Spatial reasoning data
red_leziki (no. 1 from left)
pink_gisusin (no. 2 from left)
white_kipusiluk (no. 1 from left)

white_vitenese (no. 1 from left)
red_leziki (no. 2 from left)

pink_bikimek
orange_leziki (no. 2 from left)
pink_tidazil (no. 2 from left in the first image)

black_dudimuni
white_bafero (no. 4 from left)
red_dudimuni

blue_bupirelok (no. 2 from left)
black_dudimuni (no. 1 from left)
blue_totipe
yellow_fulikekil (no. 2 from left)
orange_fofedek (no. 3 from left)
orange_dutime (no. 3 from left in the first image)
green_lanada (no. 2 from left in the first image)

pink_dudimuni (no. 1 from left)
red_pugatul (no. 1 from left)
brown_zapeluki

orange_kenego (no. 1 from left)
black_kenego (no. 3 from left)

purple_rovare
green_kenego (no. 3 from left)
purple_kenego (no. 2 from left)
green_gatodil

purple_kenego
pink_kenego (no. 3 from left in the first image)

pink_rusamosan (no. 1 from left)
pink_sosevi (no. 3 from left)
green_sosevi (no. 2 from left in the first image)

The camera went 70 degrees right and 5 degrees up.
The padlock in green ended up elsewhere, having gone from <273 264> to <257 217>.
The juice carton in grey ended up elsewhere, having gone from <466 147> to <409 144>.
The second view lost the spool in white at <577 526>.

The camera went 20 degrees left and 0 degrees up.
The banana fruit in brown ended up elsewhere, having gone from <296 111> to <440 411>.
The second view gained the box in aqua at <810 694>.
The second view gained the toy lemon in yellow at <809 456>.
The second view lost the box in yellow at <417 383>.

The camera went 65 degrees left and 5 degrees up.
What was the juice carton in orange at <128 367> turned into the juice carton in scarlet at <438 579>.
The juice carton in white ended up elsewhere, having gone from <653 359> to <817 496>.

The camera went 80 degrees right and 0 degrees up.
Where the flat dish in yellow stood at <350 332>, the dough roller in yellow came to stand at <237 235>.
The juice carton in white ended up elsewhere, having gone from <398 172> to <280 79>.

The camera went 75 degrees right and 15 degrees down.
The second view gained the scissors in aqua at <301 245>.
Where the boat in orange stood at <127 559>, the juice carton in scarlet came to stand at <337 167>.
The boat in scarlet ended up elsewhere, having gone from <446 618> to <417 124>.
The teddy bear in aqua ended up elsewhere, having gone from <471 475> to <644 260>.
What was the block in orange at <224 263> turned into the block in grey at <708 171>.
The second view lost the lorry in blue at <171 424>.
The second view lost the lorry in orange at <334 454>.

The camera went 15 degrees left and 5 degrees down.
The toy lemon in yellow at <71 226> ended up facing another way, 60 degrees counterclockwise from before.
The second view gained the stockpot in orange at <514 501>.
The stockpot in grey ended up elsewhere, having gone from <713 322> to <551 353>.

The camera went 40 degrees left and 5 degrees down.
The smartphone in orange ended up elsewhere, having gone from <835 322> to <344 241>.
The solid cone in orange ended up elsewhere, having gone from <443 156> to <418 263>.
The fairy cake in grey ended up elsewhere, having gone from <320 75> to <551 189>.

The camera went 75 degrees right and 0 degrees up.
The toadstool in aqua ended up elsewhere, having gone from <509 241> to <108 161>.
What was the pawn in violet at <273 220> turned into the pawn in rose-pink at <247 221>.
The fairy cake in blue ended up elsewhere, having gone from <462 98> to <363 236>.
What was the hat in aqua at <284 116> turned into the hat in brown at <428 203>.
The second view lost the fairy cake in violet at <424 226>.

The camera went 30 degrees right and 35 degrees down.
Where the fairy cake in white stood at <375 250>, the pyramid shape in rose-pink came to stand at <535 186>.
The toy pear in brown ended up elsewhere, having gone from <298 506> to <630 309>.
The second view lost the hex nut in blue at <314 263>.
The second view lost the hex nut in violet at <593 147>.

• [Problem requirements]:
Set down the entries again, exactly as they stand above.

• [Solved exercise]:
red_leziki (no. 1 from left)
pink_gisusin (no. 2 from left)
white_kipusiluk (no. 1 from left)

white_vitenese (no. 1 from left)
red_leziki (no. 2 from left)

pink_bikimek
orange_leziki (no. 2 from left)
pink_tidazil (no. 2 from left in the first image)

black_dudimuni
white_bafero (no. 4 from left)
red_dudimuni

blue_bupirelok (no. 2 from left)
black_dudimuni (no. 1 from left)
blue_totipe
yellow_fulikekil (no. 2 from left)
orange_fofedek (no. 3 from left)
orange_dutime (no. 3 from left in the first image)
green_lanada (no. 2 from left in the first image)

pink_dudimuni (no. 1 from left)
red_pugatul (no. 1 from left)
brown_zapeluki

orange_kenego (no. 1 from left)
black_kenego (no. 3 from left)

purple_rovare
green_kenego (no. 3 from left)
purple_kenego (no. 2 from left)
green_gatodil

purple_kenego
pink_kenego (no. 3 from left in the first image)

pink_rusamosan (no. 1 from left)
pink_sosevi (no. 3 from left)
green_sosevi (no. 2 from left in the first image)

The camera went 70 degrees right and 5 degrees up.
The padlock in green ended up elsewhere, having gone from <273 264> to <257 217>.
The juice carton in grey ended up elsewhere, having gone from <466 147> to <409 144>.
The second view lost the spool in white at <577 526>.

The camera went 20 degrees left and 0 degrees up.
The banana fruit in brown ended up elsewhere, having gone from <296 111> to <440 411>.
The second view gained the box in aqua at <810 694>.
The second view gained the toy lemon in yellow at <809 456>.
The second view lost the box in yellow at <417 383>.

The camera went 65 degrees left and 5 degrees up.
What was the juice carton in orange at <128 367> turned into the juice carton in scarlet at <438 579>.
The juice carton in white ended up elsewhere, having gone from <653 359> to <817 496>.

The camera went 80 degrees right and 0 degrees up.
Where the flat dish in yellow stood at <350 332>, the dough roller in yellow came to stand at <237 235>.
The juice carton in white ended up elsewhere, having gone from <398 172> to <280 79>.

The camera went 75 degrees right and 15 degrees down.
The second view gained the scissors in aqua at <301 245>.
Where the boat in orange stood at <127 559>, the juice carton in scarlet came to stand at <337 167>.
The boat in scarlet ended up elsewhere, having gone from <446 618> to <417 124>.
The teddy bear in aqua ended up elsewhere, having gone from <471 475> to <644 260>.
What was the block in orange at <224 263> turned into the block in grey at <708 171>.
The second view lost the lorry in blue at <171 424>.
The second view lost the lorry in orange at <334 454>.

The camera went 15 degrees left and 5 degrees down.
The toy lemon in yellow at <71 226> ended up facing another way, 60 degrees counterclockwise from before.
The second view gained the stockpot in orange at <514 501>.
The stockpot in grey ended up elsewhere, having gone from <713 322> to <551 353>.

The camera went 40 degrees left and 5 degrees down.
The smartphone in orange ended up elsewhere, having gone from <835 322> to <344 241>.
The solid cone in orange ended up elsewhere, having gone from <443 156> to <418 263>.
The fairy cake in grey ended up elsewhere, having gone from <320 75> to <551 189>.

The camera went 75 degrees right and 0 degrees up.
The toadstool in aqua ended up elsewhere, having gone from <509 241> to <108 161>.
What was the pawn in violet at <273 220> turned into the pawn in rose-pink at <247 221>.
The fairy cake in blue ended up elsewhere, having gone from <462 98> to <363 236>.
What was the hat in aqua at <284 116> turned into the hat in brown at <428 203>.
The second view lost the fairy cake in violet at <424 226>.

The camera went 30 degrees right and 35 degrees down.
Where the fairy cake in white stood at <375 250>, the pyramid shape in rose-pink came to stand at <535 186>.
The toy pear in brown ended up elsewhere, having gone from <298 506> to <630 309>.
The second view lost the hex nut in blue at <314 263>.
The second view lost the hex nut in violet at <593 147>.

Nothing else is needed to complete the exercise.